THE INPUT »

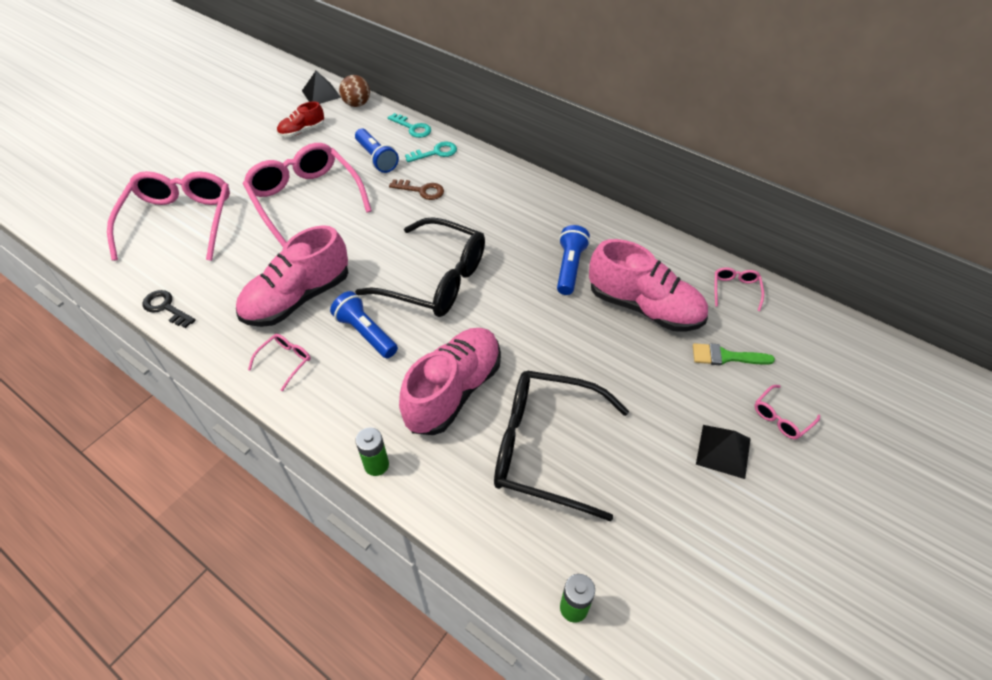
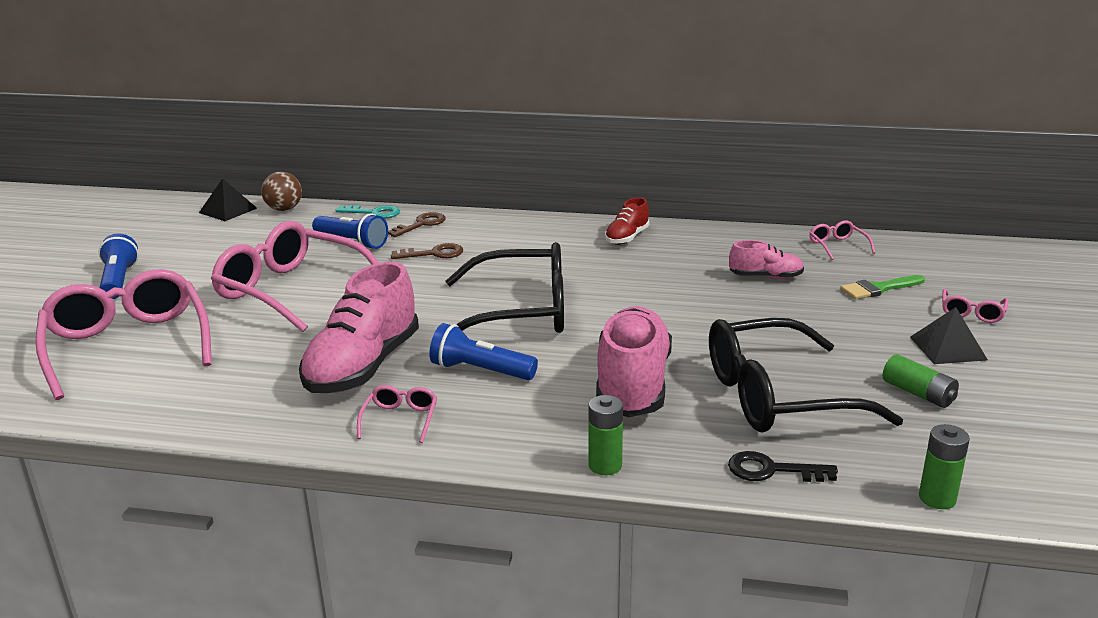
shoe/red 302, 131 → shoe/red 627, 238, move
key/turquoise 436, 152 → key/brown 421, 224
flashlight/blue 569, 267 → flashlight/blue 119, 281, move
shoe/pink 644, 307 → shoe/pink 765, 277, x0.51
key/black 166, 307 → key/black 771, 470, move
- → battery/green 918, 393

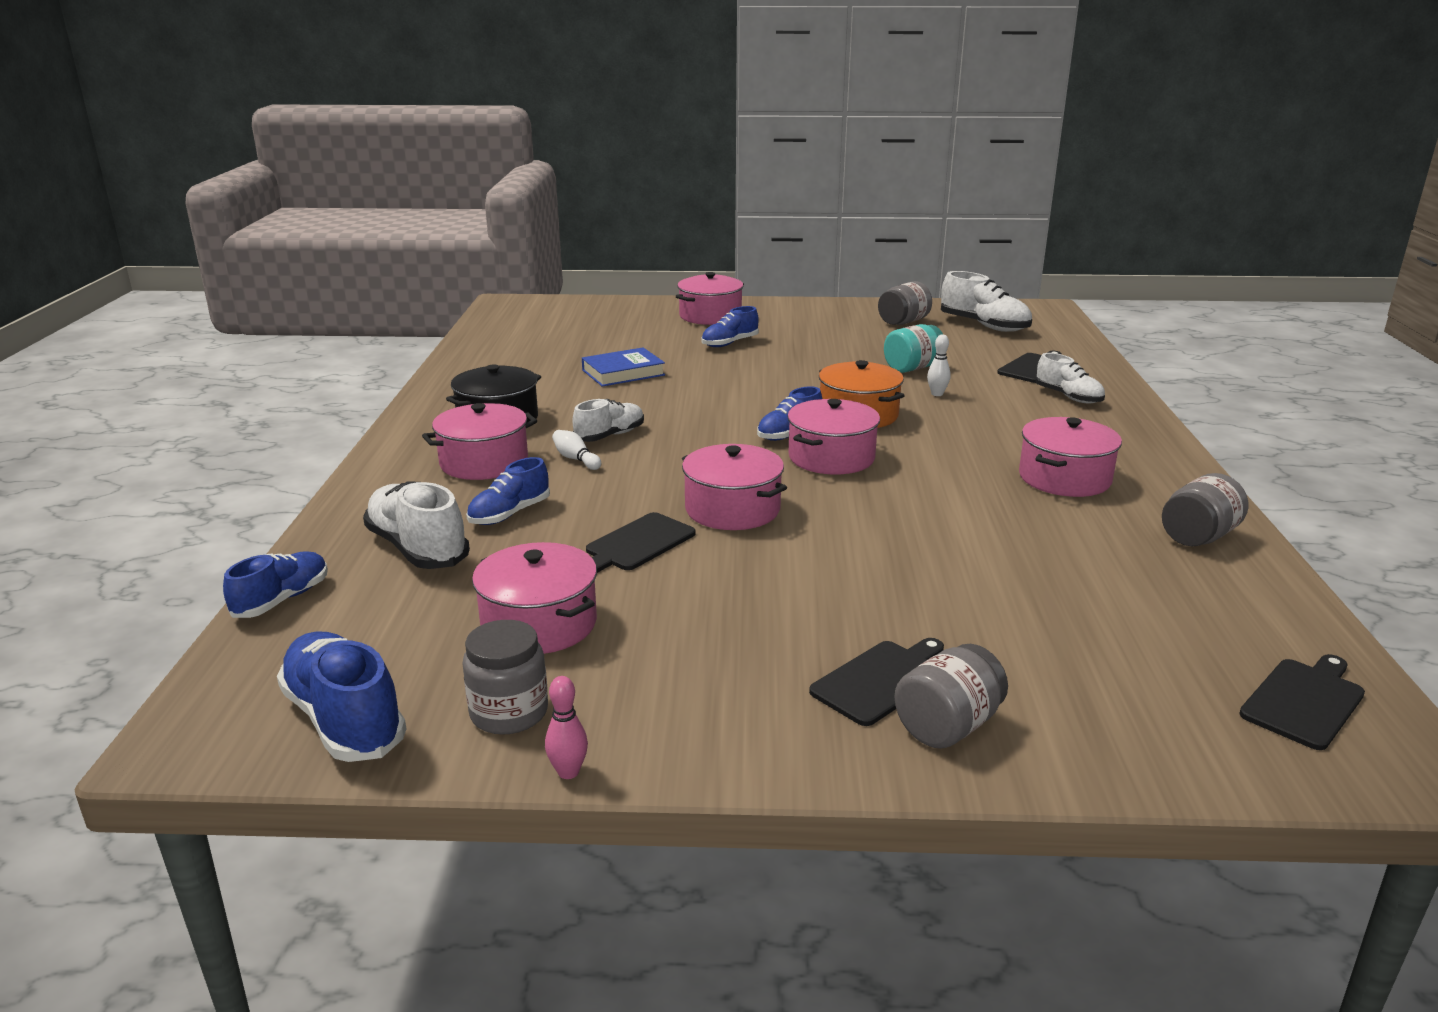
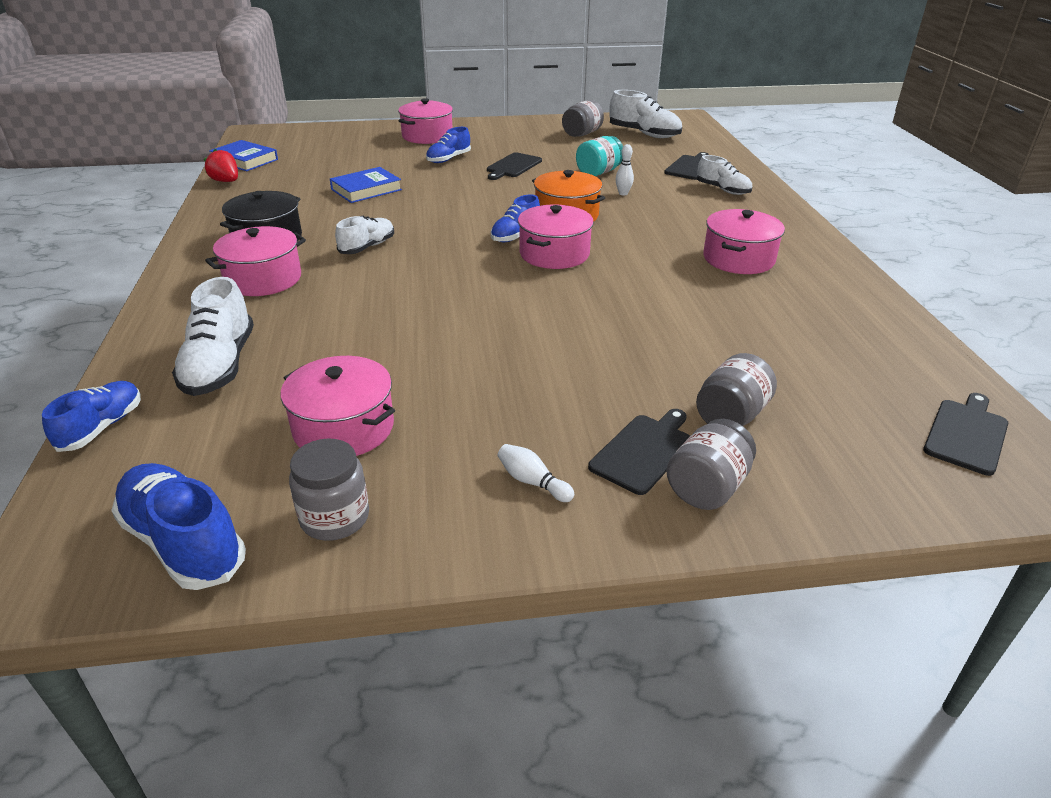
bowling pin/white 576, 459 → bowling pin/white 532, 482, move
pot/pink 732, 509 → -
shoe/blue 509, 514 → -
jar/grey 1198, 537 → jar/grey 731, 416, move
shoe/white 417, 548 → shoe/white 220, 365, 135 degrees counterclockwise
cutting board/black 637, 544 → cutting board/black 513, 166, move
bowling pin/pink 568, 772 → -
- → book/blue 245, 160
- → strawberry/red 226, 181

TASK DIRECTIONS » All of the entries above are to be transcribed word for word, with no pictures included.

PROBLEM SOLUTION »
shoe/red 302, 131 → shoe/red 627, 238, move
key/turquoise 436, 152 → key/brown 421, 224
flashlight/blue 569, 267 → flashlight/blue 119, 281, move
shoe/pink 644, 307 → shoe/pink 765, 277, x0.51
key/black 166, 307 → key/black 771, 470, move
- → battery/green 918, 393

bowling pin/white 576, 459 → bowling pin/white 532, 482, move
pot/pink 732, 509 → -
shoe/blue 509, 514 → -
jar/grey 1198, 537 → jar/grey 731, 416, move
shoe/white 417, 548 → shoe/white 220, 365, 135 degrees counterclockwise
cutting board/black 637, 544 → cutting board/black 513, 166, move
bowling pin/pink 568, 772 → -
- → book/blue 245, 160
- → strawberry/red 226, 181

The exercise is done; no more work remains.